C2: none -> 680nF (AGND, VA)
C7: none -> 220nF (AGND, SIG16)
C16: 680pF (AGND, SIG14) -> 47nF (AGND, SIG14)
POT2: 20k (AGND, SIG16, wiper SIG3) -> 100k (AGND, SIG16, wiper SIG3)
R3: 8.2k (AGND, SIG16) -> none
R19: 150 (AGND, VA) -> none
* * * * *
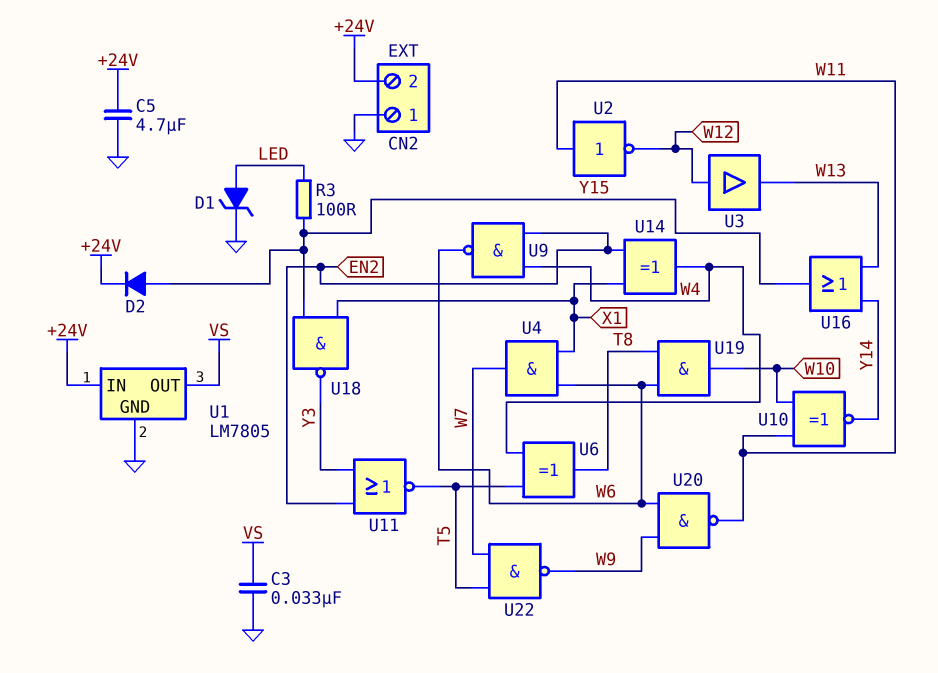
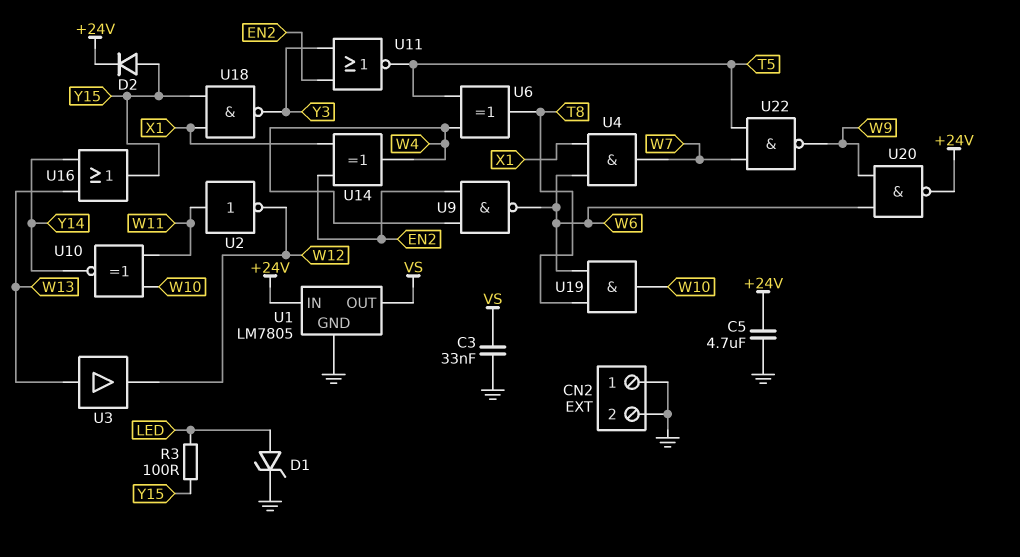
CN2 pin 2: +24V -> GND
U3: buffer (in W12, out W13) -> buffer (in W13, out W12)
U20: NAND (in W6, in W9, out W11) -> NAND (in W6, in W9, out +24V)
* * * * *
▸ **INSTRUCTIONS FOR THE TASK**: Lines of the material in which the word "none" occurs are to be copied out.

▸ **WRITTEN ANSWER**:
C2: none -> 680nF (AGND, VA)
C7: none -> 220nF (AGND, SIG16)
R3: 8.2k (AGND, SIG16) -> none
R19: 150 (AGND, VA) -> none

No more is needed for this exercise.